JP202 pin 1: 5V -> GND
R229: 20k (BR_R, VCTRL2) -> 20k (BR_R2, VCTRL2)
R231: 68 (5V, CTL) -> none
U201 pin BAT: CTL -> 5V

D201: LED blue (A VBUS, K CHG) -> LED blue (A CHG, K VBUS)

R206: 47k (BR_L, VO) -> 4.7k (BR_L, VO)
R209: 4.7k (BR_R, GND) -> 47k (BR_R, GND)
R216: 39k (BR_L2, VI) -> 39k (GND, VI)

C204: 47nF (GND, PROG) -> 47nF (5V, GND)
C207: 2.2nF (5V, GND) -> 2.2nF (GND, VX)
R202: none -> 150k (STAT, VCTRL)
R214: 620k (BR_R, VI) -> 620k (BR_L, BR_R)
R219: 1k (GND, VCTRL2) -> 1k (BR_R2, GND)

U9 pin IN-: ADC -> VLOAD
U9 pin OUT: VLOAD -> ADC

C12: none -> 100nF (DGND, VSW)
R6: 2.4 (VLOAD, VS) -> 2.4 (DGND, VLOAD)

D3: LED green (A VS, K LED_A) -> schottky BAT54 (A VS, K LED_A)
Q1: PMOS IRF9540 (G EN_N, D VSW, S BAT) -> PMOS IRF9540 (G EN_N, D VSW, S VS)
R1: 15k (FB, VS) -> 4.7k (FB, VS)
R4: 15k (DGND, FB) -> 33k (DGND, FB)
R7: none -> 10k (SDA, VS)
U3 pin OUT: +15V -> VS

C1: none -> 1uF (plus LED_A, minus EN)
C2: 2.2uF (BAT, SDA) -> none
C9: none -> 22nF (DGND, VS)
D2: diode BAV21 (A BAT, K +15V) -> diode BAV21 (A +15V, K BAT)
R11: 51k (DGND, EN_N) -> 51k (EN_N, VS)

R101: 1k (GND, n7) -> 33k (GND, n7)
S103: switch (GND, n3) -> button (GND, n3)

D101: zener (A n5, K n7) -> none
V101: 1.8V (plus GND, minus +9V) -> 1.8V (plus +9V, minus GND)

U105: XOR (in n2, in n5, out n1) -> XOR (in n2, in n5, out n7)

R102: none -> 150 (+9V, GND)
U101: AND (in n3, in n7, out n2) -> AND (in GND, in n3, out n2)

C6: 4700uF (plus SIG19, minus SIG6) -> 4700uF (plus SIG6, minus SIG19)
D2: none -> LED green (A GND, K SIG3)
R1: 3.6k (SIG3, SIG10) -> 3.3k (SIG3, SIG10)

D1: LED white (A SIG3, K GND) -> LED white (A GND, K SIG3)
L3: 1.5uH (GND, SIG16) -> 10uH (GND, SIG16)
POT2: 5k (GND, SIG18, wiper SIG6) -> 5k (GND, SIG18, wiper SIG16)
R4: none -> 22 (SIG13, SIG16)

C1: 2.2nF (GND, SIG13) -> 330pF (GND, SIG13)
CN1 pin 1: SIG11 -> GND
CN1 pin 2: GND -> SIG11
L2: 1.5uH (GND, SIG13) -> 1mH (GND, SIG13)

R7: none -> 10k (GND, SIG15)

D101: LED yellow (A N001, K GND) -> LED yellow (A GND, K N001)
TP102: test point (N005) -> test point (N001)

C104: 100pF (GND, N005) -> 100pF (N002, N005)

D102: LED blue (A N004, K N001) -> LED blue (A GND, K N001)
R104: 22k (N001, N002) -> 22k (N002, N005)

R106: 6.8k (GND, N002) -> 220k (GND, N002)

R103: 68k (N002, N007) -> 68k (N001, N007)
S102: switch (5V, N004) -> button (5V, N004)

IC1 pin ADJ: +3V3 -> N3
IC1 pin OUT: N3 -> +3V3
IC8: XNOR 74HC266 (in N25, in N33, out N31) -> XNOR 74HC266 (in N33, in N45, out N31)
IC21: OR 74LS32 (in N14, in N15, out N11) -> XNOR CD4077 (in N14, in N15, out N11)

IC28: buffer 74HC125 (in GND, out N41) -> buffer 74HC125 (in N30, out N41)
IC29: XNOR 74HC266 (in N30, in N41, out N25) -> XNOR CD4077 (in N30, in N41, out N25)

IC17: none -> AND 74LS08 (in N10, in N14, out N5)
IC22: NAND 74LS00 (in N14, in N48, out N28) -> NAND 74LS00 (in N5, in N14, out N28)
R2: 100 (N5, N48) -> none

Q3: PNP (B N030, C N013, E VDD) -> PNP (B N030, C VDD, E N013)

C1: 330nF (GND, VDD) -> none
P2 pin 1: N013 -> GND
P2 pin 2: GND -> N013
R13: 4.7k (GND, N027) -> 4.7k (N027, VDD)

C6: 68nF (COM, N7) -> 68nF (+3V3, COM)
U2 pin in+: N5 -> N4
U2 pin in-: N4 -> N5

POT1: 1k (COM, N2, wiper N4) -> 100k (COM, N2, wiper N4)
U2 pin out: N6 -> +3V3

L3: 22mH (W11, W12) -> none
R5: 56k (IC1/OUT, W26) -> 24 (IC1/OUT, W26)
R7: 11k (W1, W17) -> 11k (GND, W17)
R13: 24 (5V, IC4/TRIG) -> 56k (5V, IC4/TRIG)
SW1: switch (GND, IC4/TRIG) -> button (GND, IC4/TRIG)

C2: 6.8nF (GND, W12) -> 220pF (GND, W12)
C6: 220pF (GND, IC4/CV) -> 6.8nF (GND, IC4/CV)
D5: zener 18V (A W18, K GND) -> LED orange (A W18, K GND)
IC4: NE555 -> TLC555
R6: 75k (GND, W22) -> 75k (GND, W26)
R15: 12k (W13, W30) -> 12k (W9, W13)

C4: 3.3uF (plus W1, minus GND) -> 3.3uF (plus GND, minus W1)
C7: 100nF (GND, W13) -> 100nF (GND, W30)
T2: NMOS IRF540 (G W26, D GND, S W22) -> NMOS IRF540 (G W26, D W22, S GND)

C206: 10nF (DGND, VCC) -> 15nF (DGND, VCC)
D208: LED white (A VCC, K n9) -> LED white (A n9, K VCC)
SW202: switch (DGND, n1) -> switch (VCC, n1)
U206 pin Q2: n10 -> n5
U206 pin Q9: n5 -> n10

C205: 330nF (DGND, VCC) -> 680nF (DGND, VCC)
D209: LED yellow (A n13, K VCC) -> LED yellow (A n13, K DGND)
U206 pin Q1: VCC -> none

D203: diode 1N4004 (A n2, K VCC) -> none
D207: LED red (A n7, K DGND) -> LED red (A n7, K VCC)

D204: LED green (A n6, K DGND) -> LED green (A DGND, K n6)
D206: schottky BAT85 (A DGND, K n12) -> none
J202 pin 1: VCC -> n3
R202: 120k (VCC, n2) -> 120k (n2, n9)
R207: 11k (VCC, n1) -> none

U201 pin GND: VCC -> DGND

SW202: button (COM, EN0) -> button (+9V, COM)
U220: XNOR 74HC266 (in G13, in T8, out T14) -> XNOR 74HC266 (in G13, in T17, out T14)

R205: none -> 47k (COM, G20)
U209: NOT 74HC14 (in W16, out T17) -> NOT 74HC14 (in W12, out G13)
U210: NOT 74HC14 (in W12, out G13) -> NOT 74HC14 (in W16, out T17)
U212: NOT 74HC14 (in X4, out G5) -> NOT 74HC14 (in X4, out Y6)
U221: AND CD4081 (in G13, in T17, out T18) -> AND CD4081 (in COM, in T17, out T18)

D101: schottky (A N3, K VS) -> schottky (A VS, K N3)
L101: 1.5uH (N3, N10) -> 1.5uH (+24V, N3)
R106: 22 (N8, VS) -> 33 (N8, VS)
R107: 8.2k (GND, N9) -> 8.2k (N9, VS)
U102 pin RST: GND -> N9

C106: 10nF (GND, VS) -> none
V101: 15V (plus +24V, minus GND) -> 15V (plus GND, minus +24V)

YOUR GOAL
From the records above, copy only the lines starting with the line that holds "SW1: switch (GND, IC4/TRIG)" and going on through the line that holds "C206: 10nF (DGND, VCC) -> 15nF (DGND, VCC)", exactly as written.

ANSWER FOR THE TASK
SW1: switch (GND, IC4/TRIG) -> button (GND, IC4/TRIG)

C2: 6.8nF (GND, W12) -> 220pF (GND, W12)
C6: 220pF (GND, IC4/CV) -> 6.8nF (GND, IC4/CV)
D5: zener 18V (A W18, K GND) -> LED orange (A W18, K GND)
IC4: NE555 -> TLC555
R6: 75k (GND, W22) -> 75k (GND, W26)
R15: 12k (W13, W30) -> 12k (W9, W13)

C4: 3.3uF (plus W1, minus GND) -> 3.3uF (plus GND, minus W1)
C7: 100nF (GND, W13) -> 100nF (GND, W30)
T2: NMOS IRF540 (G W26, D GND, S W22) -> NMOS IRF540 (G W26, D W22, S GND)

C206: 10nF (DGND, VCC) -> 15nF (DGND, VCC)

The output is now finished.